Work order:
Leave the pictures out and print, word for word, the lines below from the one with "black bowling pin: 2 -> 0" through the final line.

Records for this task:

- - - - - - -

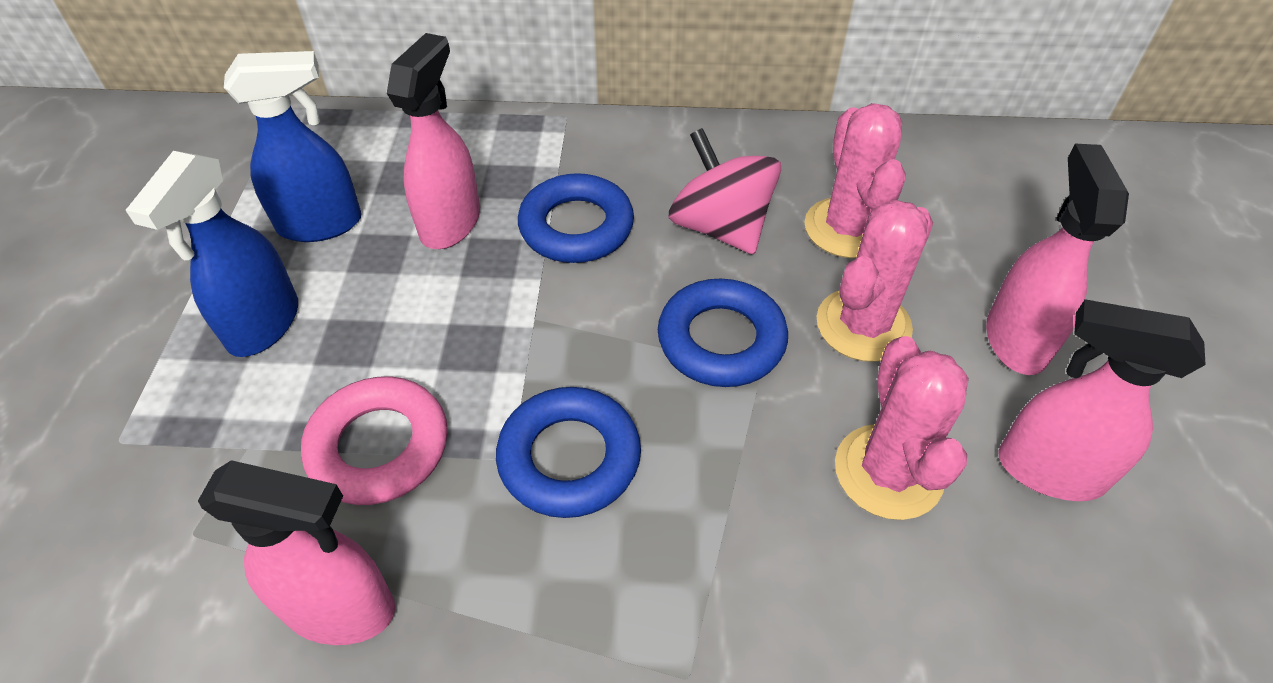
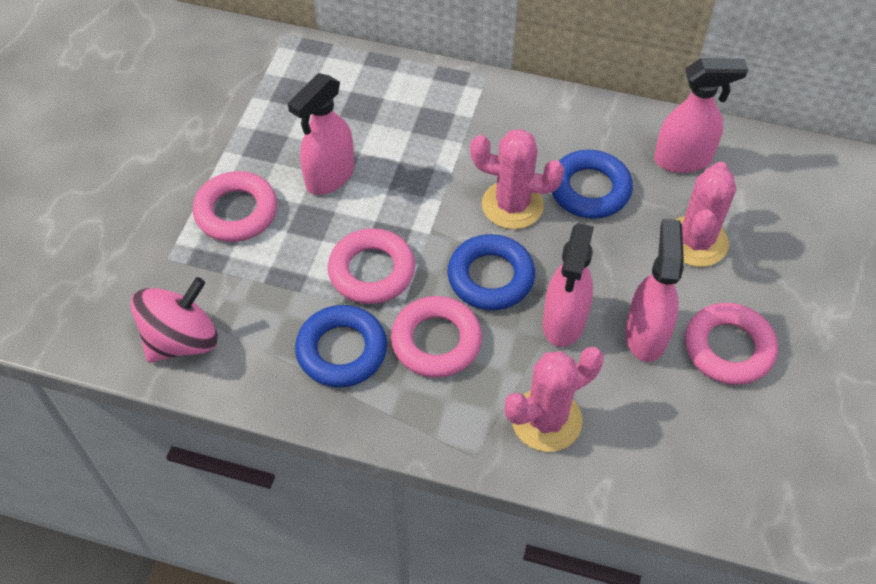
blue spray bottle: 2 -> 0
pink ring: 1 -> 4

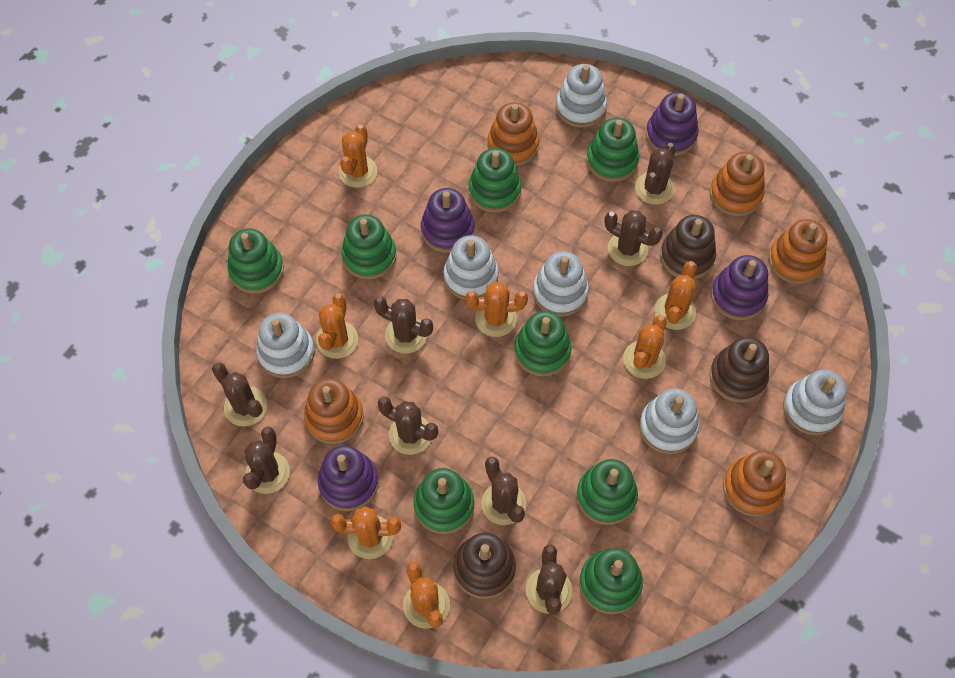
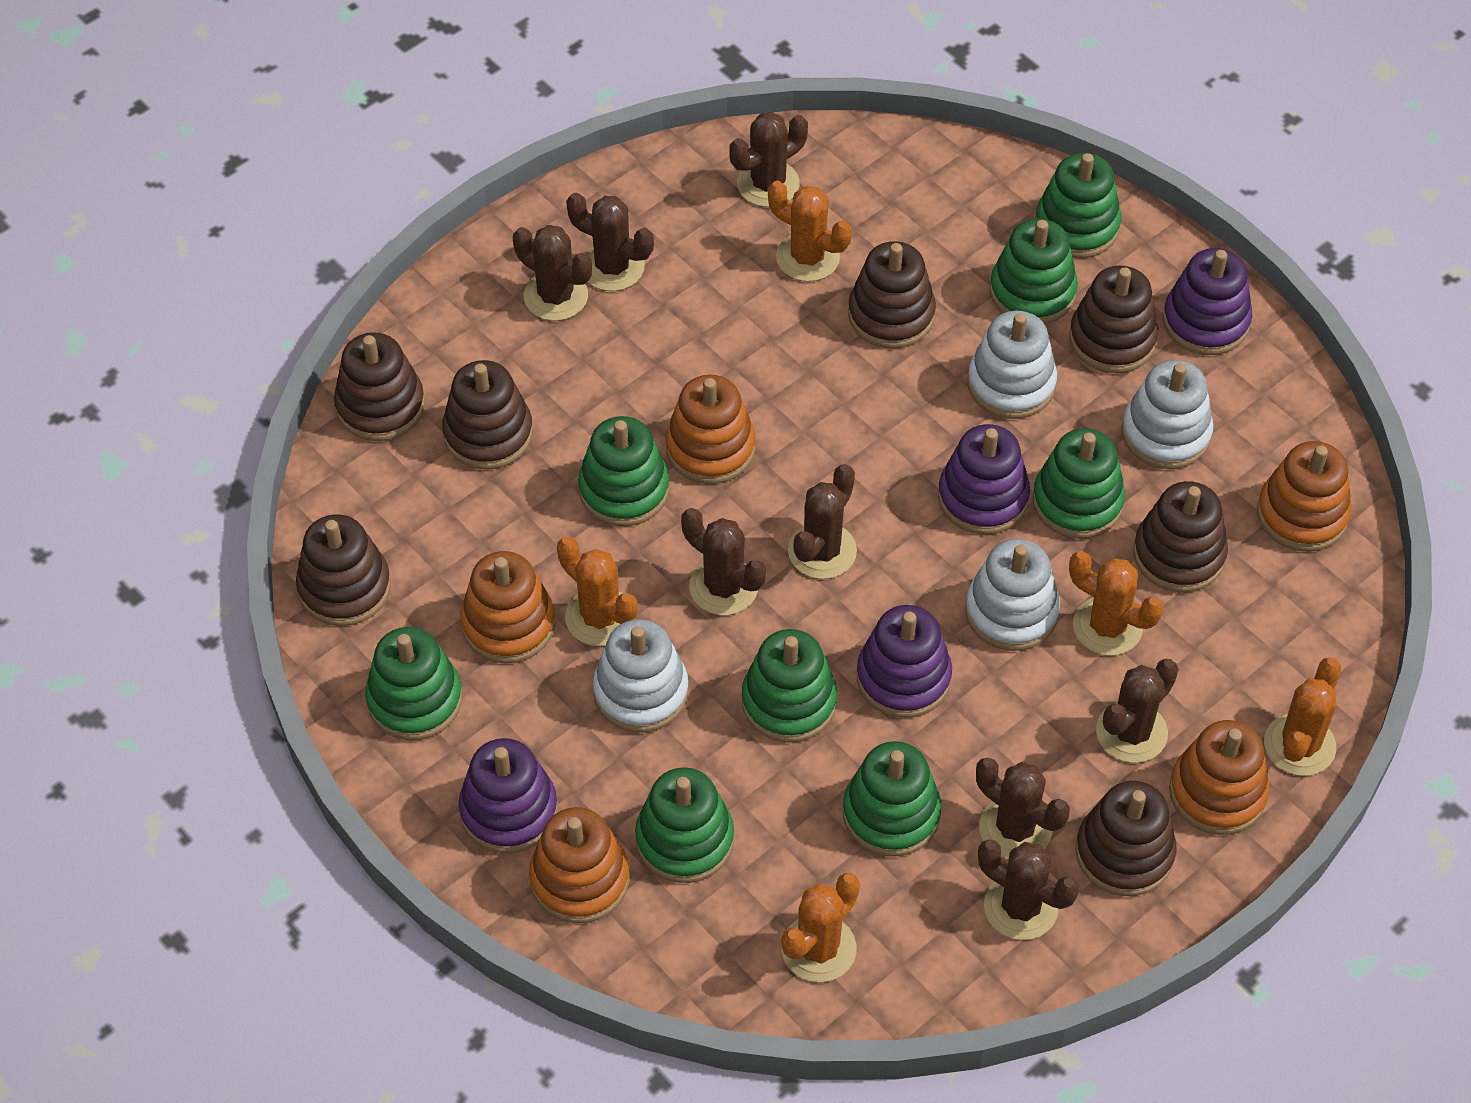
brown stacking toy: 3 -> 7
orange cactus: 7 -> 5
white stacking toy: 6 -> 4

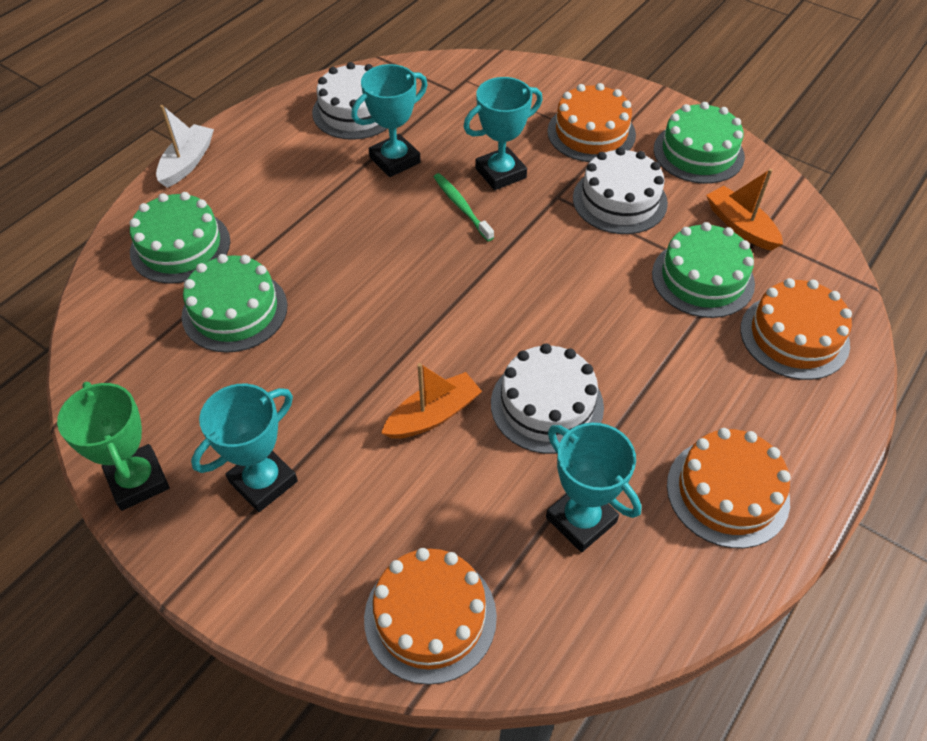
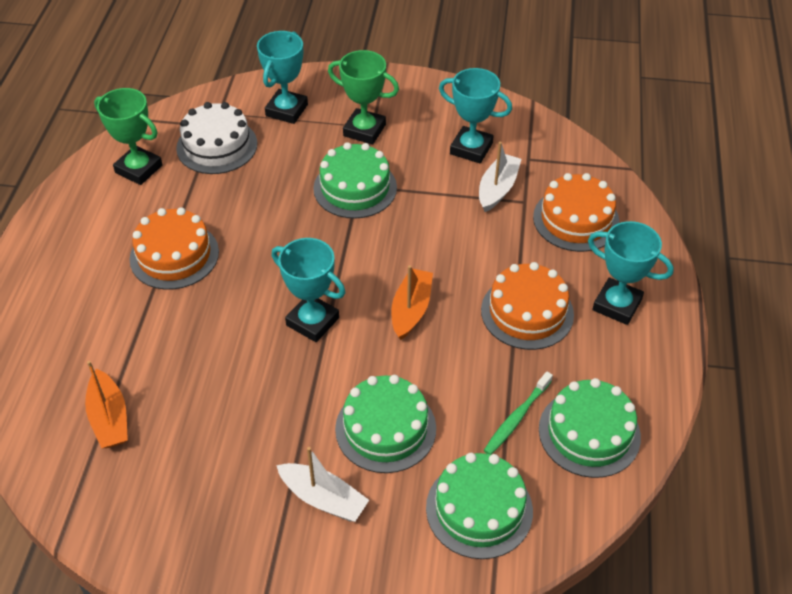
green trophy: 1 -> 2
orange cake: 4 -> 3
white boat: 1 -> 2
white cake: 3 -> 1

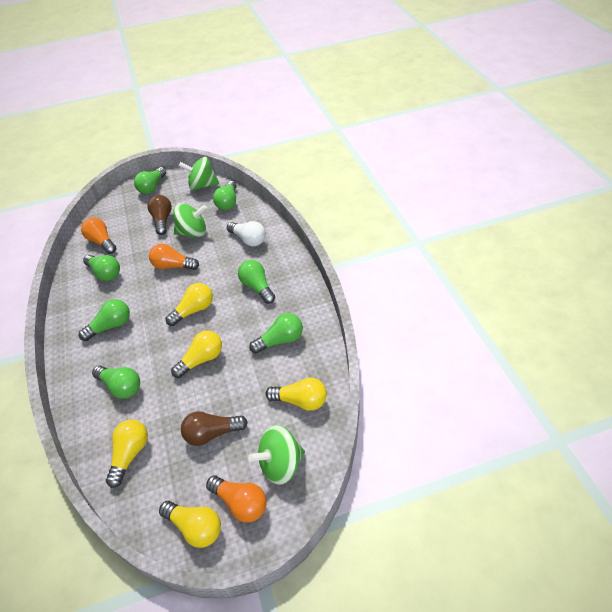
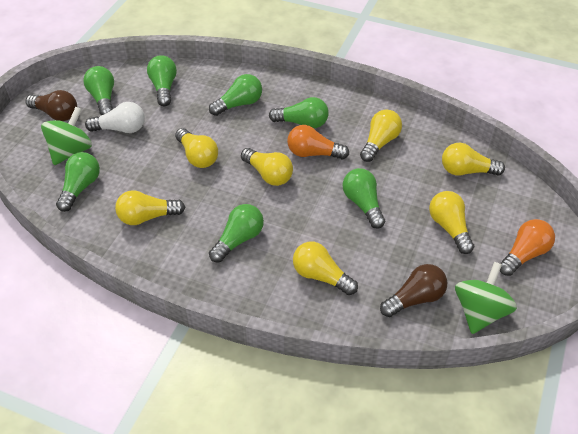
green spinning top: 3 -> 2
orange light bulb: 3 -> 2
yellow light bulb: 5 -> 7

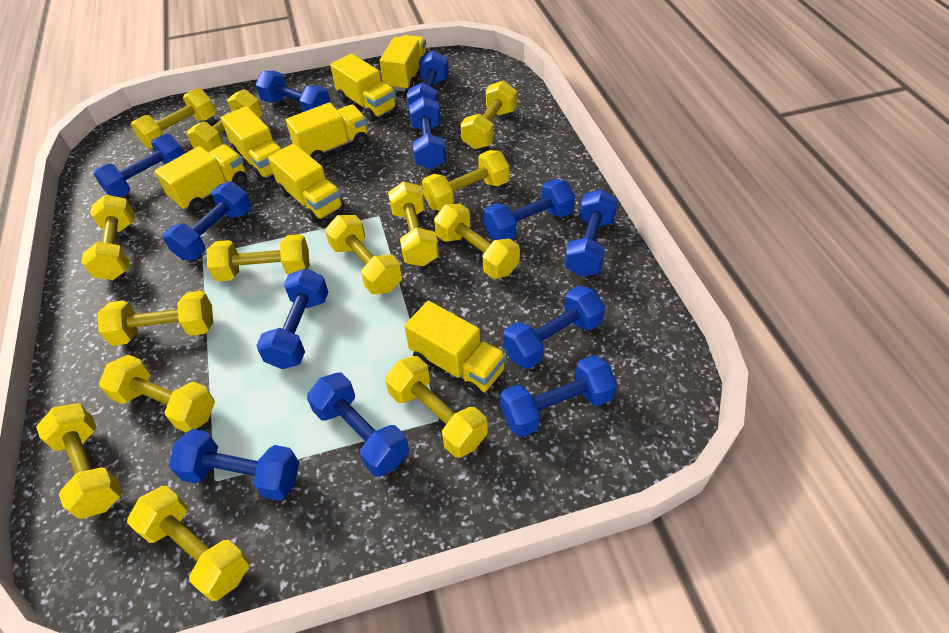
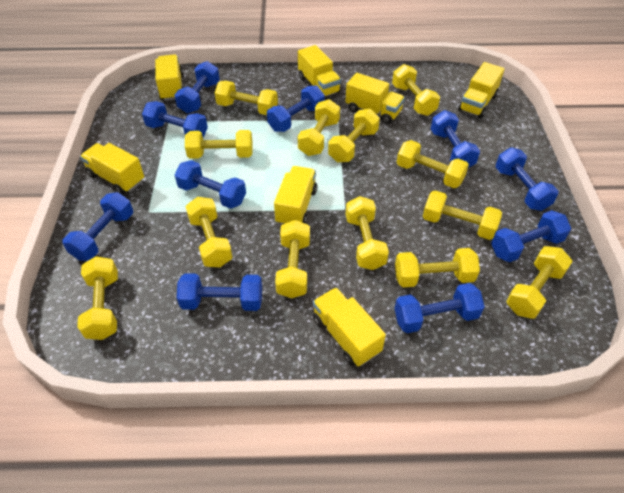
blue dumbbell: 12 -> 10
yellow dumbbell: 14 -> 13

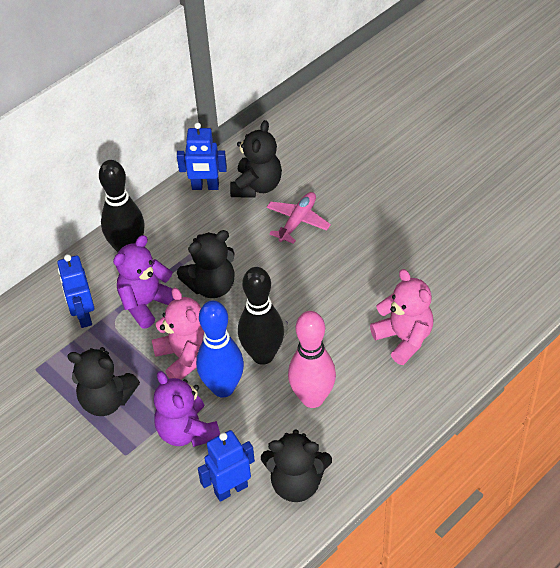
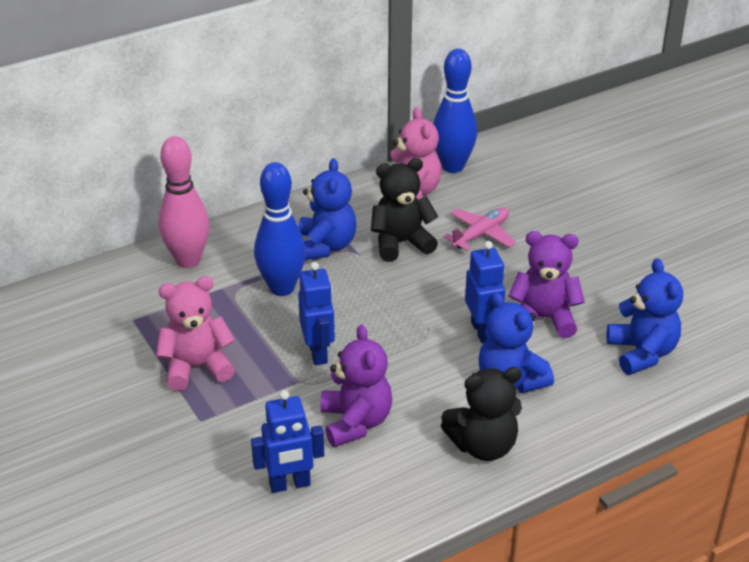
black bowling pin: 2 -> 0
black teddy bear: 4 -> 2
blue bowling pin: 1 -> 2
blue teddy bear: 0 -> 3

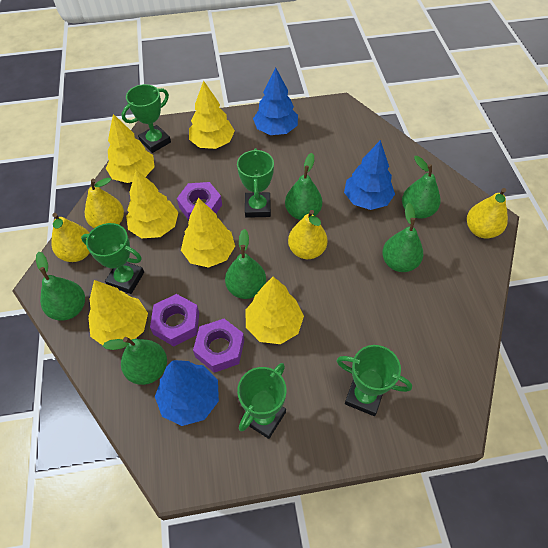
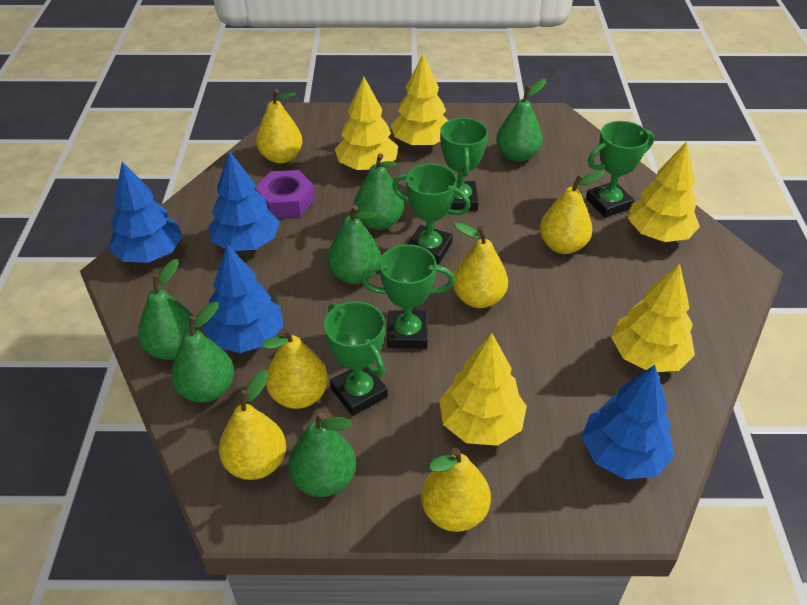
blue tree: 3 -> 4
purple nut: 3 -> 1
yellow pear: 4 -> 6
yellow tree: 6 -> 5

- - - - - - -

Result below:
black bowling pin: 2 -> 0
black teddy bear: 4 -> 2
blue bowling pin: 1 -> 2
blue teddy bear: 0 -> 3

blue tree: 3 -> 4
purple nut: 3 -> 1
yellow pear: 4 -> 6
yellow tree: 6 -> 5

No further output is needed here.